WHAT YOU ARE ASKED TO DO
Show only those lines of the entries where the string "yellow" is found.
SOURCE RECORDS Start Marker
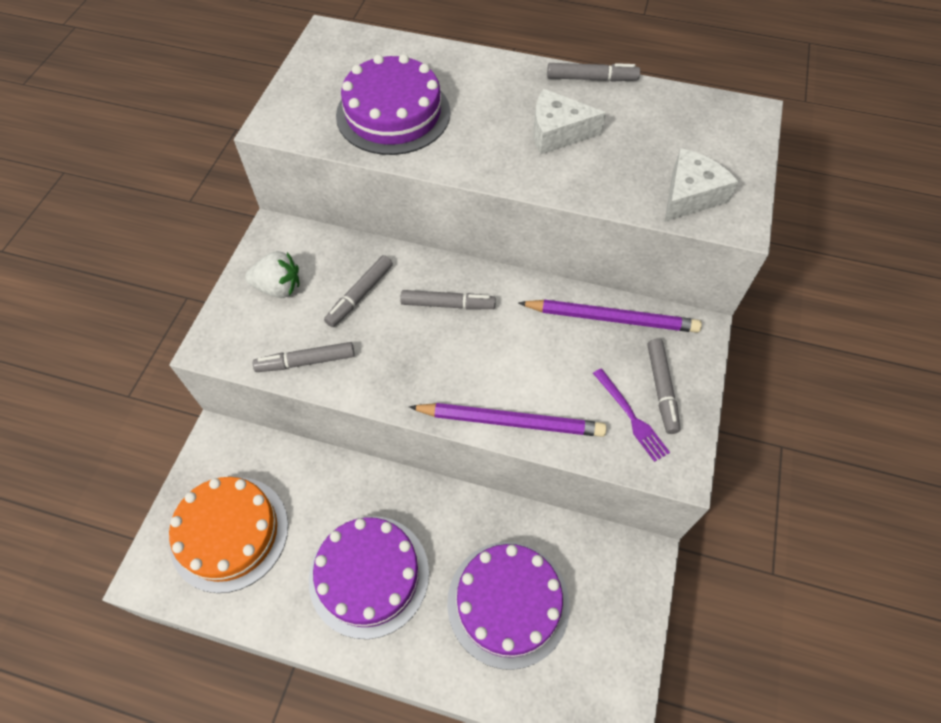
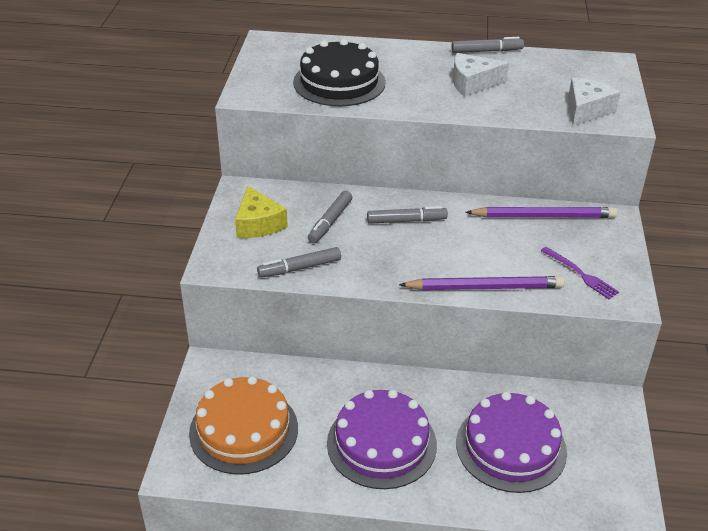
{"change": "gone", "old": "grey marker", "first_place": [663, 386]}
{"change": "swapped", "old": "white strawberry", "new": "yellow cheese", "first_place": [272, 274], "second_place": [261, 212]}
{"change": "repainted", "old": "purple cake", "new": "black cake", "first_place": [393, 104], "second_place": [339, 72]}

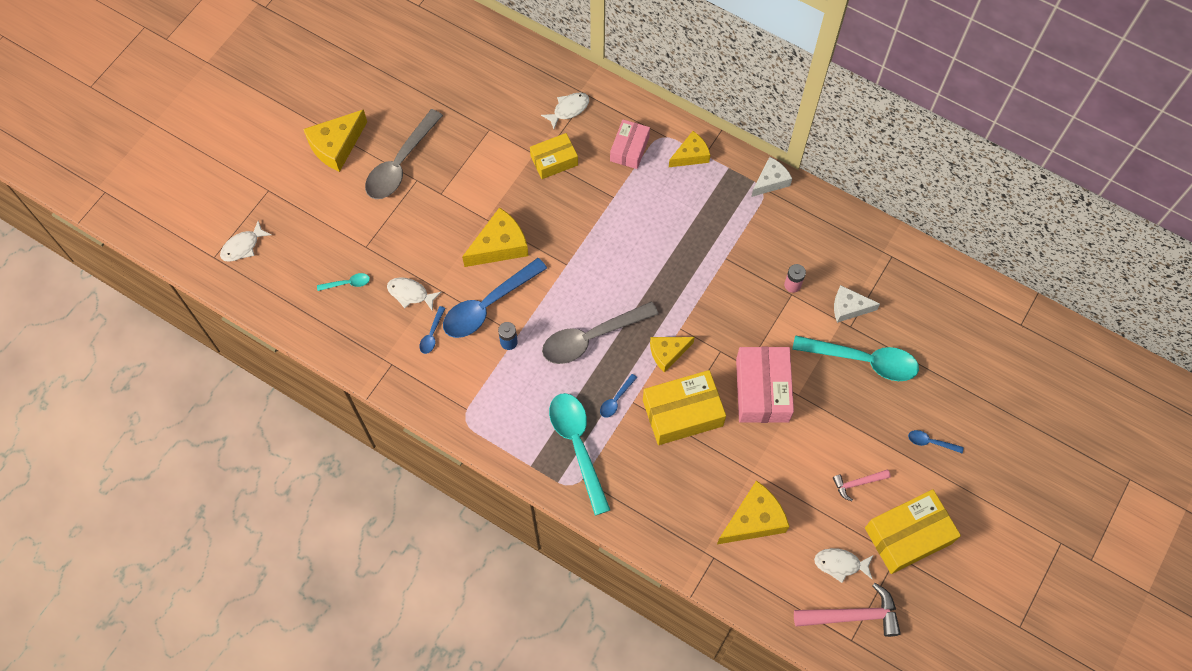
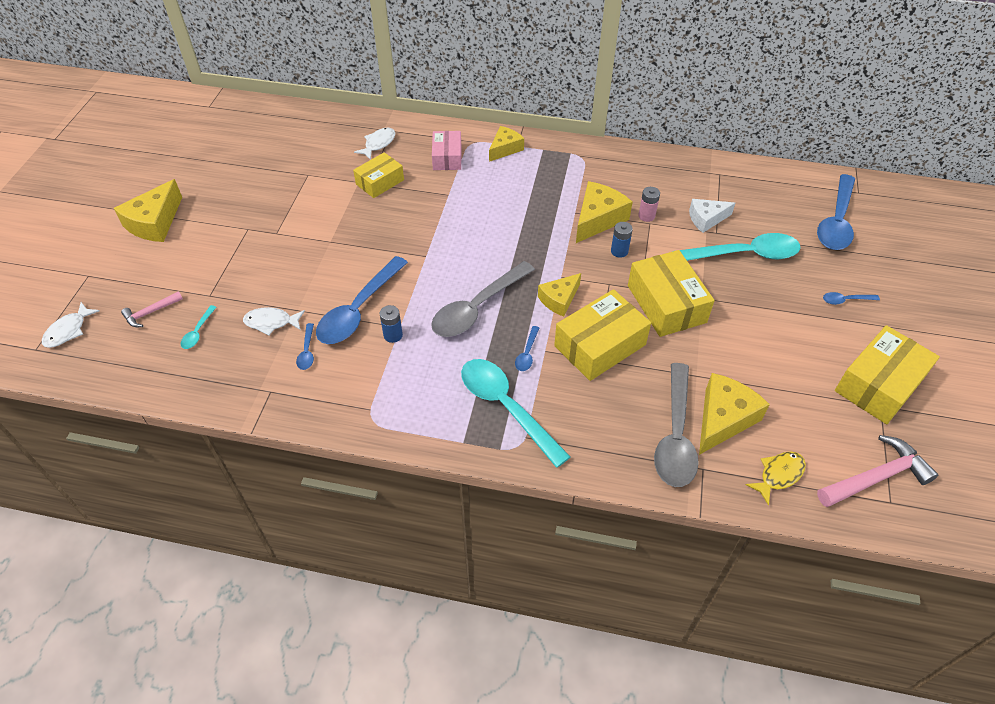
{"change": "gone", "old": "white cheese", "first_place": [771, 177]}
{"change": "gone", "old": "white fish", "first_place": [843, 565]}
{"change": "new", "new": "blue battery", "second_place": [622, 240]}
{"change": "new", "new": "yellow fish", "second_place": [775, 478]}
{"change": "new", "new": "blue spoon", "second_place": [836, 212]}
{"change": "shifted", "old": "grey spoon", "first_place": [404, 154], "second_place": [676, 425]}
{"change": "shifted", "old": "yellow cheese", "first_place": [495, 237], "second_place": [604, 212]}
{"change": "shifted", "old": "pink hammer", "first_place": [862, 485], "second_place": [152, 309]}
{"change": "repainted", "old": "pink box", "new": "yellow box", "first_place": [765, 385], "second_place": [671, 293]}
{"change": "rotated", "old": "turquoise spoon", "first_place": [343, 282], "second_place": [198, 327], "degrees": 135}

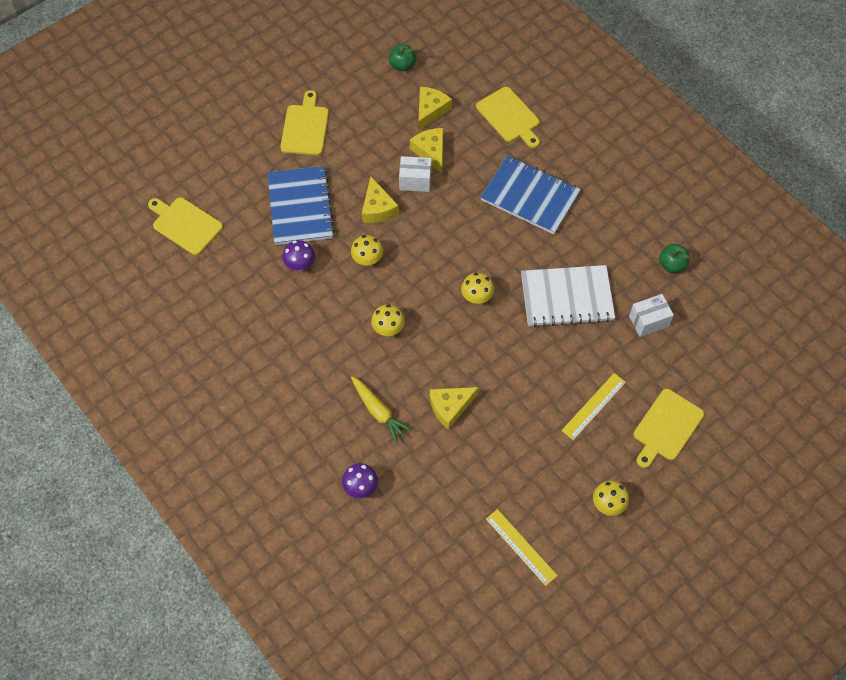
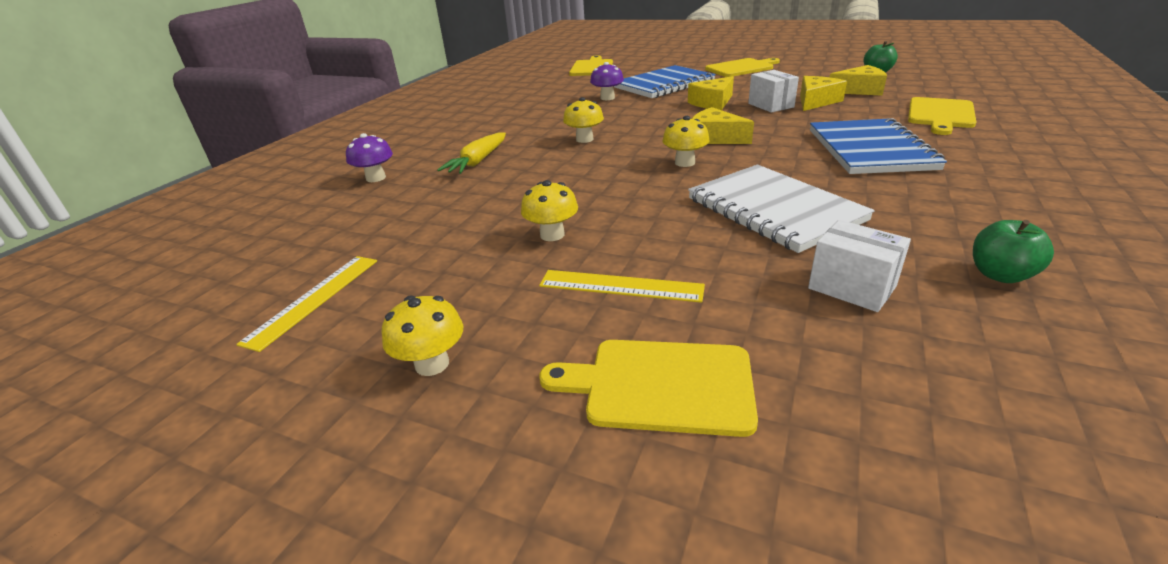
{"change": "shifted", "old": "yellow mushroom", "first_place": [367, 250], "second_place": [549, 210]}
{"change": "shifted", "old": "yellow cheese", "first_place": [454, 408], "second_place": [723, 125]}

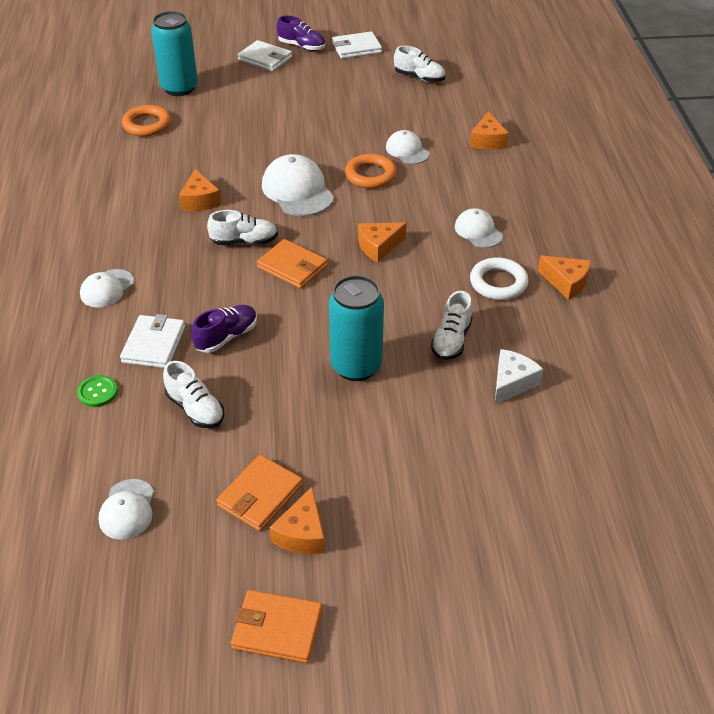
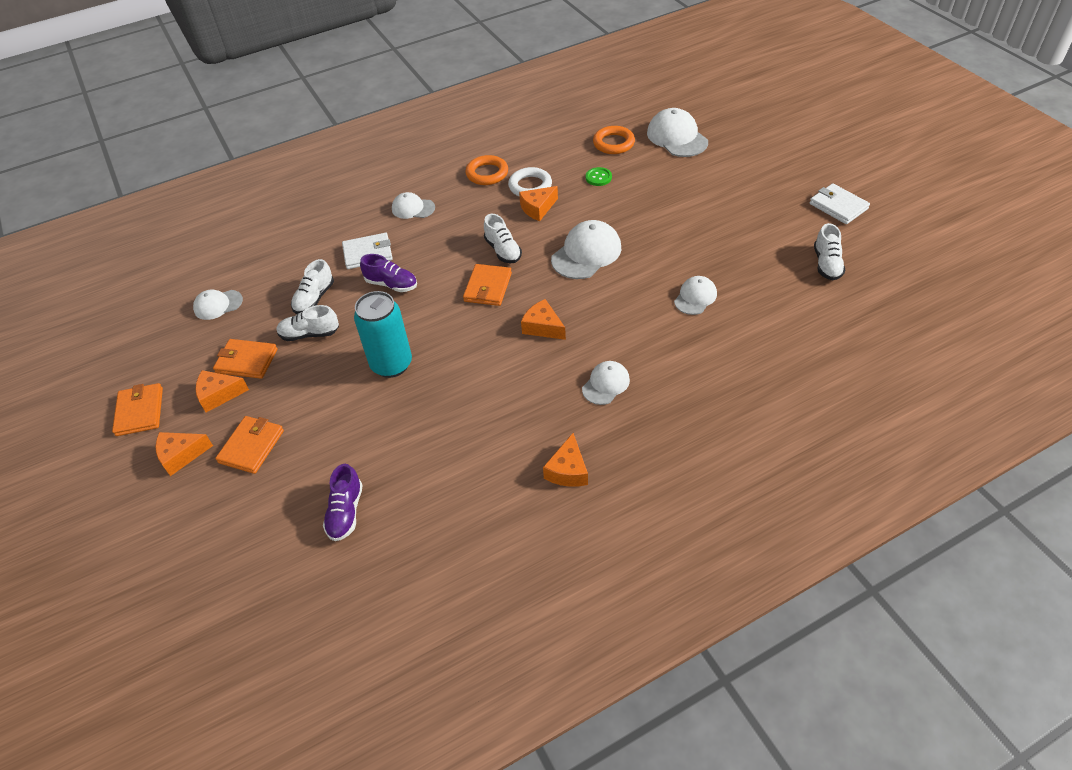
{"change": "gone", "old": "white wallet", "first_place": [265, 55]}
{"change": "gone", "old": "white cheese", "first_place": [519, 376]}
{"change": "new", "new": "orange wallet", "second_place": [249, 445]}
{"change": "shifted", "old": "green button", "first_place": [97, 391], "second_place": [599, 176]}
{"change": "shifted", "old": "purple shoe", "first_place": [301, 33], "second_place": [343, 502]}
{"change": "shifted", "old": "orange ring", "first_place": [371, 171], "second_place": [486, 170]}
{"change": "shifted", "old": "white shoe", "first_place": [452, 325], "second_place": [307, 323]}
{"change": "shifted", "old": "orange cheese", "first_place": [489, 130], "second_place": [184, 454]}
{"change": "shifted", "old": "white ring", "first_place": [499, 279], "second_place": [530, 182]}
{"change": "swapped", "old": "turquoise can", "new": "white cap", "first_place": [174, 53], "second_place": [677, 132]}

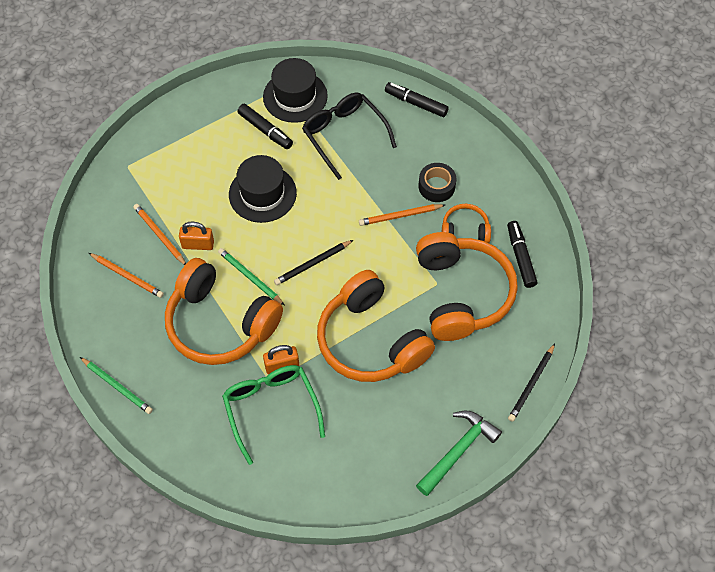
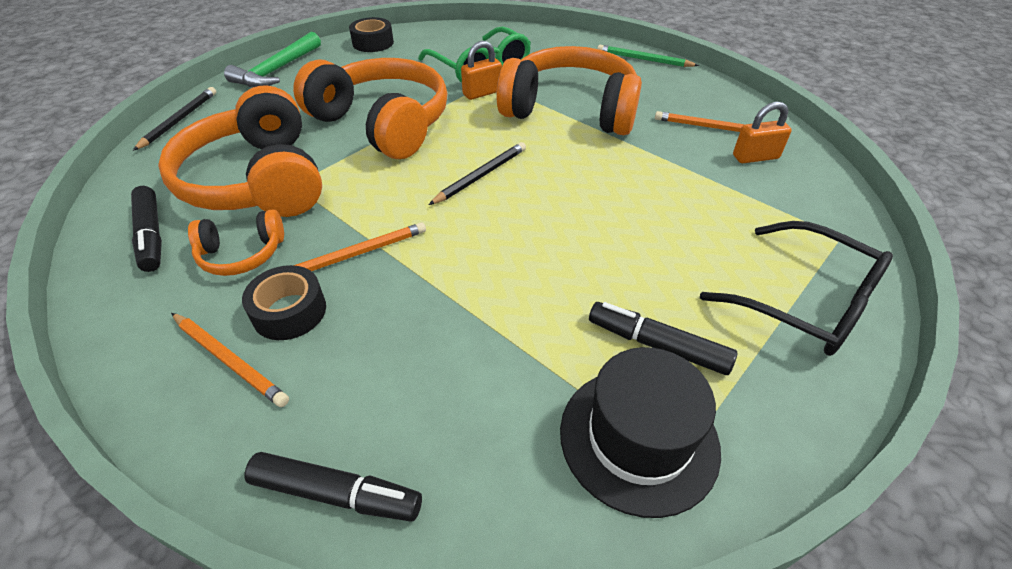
{"change": "gone", "old": "green pencil", "first_place": [251, 276]}
{"change": "gone", "old": "black hat", "first_place": [263, 189]}
{"change": "new", "new": "black tape", "second_place": [371, 34]}
{"change": "shifted", "old": "orange pencil", "first_place": [159, 234], "second_place": [230, 360]}
{"change": "shifted", "old": "orange padlock", "first_place": [196, 236], "second_place": [762, 132]}
{"change": "shifted", "old": "black glasses", "first_place": [349, 136], "second_place": [796, 288]}

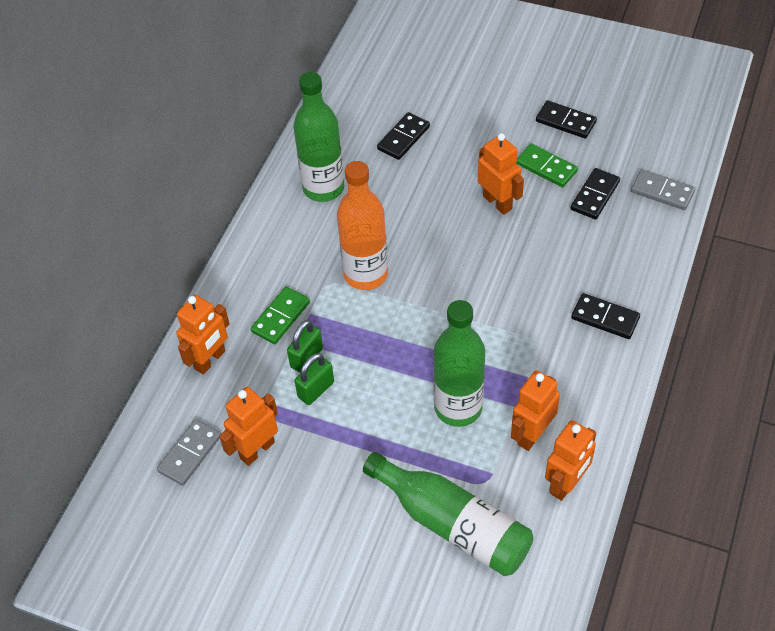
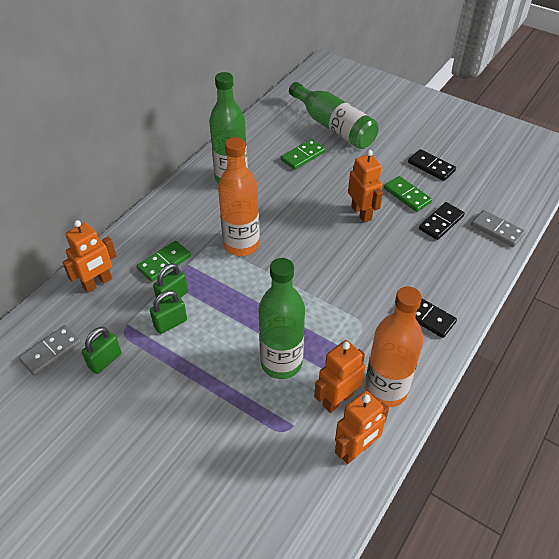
{"change": "new", "new": "orange bottle", "second_place": [394, 346]}
{"change": "shifted", "old": "green bottle", "first_place": [448, 514], "second_place": [333, 115]}
{"change": "swapped", "old": "orange robot", "new": "green padlock", "first_place": [248, 426], "second_place": [101, 350]}
{"change": "repainted", "old": "black domino", "new": "green domino", "first_place": [403, 136], "second_place": [303, 154]}

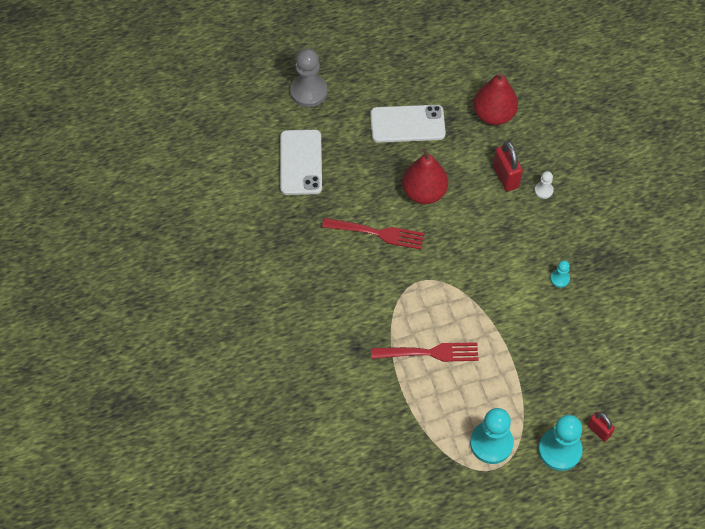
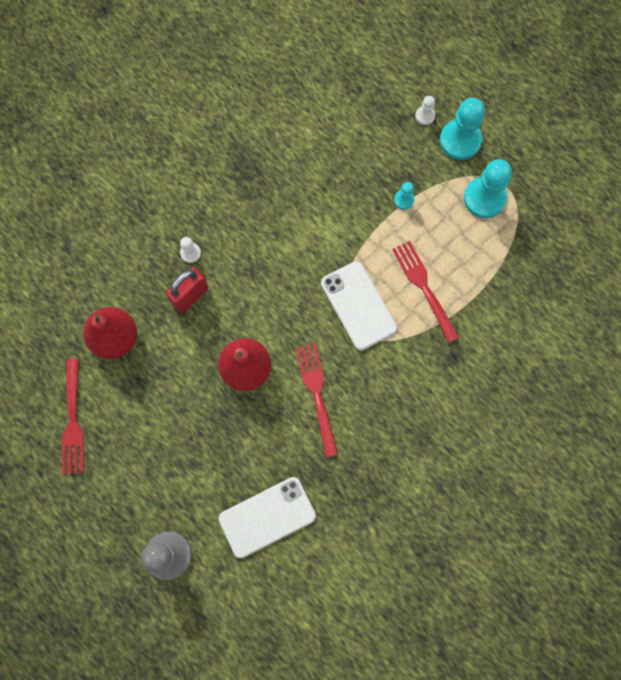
{"change": "new", "new": "red fork", "second_place": [73, 416]}
{"change": "shifted", "old": "white phone", "first_place": [408, 124], "second_place": [359, 305]}
{"change": "shifted", "old": "turquoise pawn", "first_place": [560, 274], "second_place": [404, 195]}
{"change": "swapped", "old": "red padlock", "new": "white pawn", "first_place": [601, 427], "second_place": [425, 110]}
SOURCE RECORDS End Marker
EXERCISE OUTPUT
{"change": "swapped", "old": "white strawberry", "new": "yellow cheese", "first_place": [272, 274], "second_place": [261, 212]}
{"change": "new", "new": "yellow fish", "second_place": [775, 478]}
{"change": "shifted", "old": "yellow cheese", "first_place": [495, 237], "second_place": [604, 212]}
{"change": "repainted", "old": "pink box", "new": "yellow box", "first_place": [765, 385], "second_place": [671, 293]}
{"change": "shifted", "old": "yellow mushroom", "first_place": [367, 250], "second_place": [549, 210]}
{"change": "shifted", "old": "yellow cheese", "first_place": [454, 408], "second_place": [723, 125]}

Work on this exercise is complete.